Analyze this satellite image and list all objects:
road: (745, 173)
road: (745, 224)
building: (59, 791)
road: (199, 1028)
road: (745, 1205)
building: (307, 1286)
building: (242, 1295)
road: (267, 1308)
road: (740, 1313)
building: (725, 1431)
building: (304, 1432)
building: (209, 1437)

________________________________________

Task statement:
Your task is to reproduce all the material exactly as it stands.

Exercise solution:
Analyze this satellite image and list all objects:
road: (745, 173)
road: (745, 224)
building: (59, 791)
road: (199, 1028)
road: (745, 1205)
building: (307, 1286)
building: (242, 1295)
road: (267, 1308)
road: (740, 1313)
building: (725, 1431)
building: (304, 1432)
building: (209, 1437)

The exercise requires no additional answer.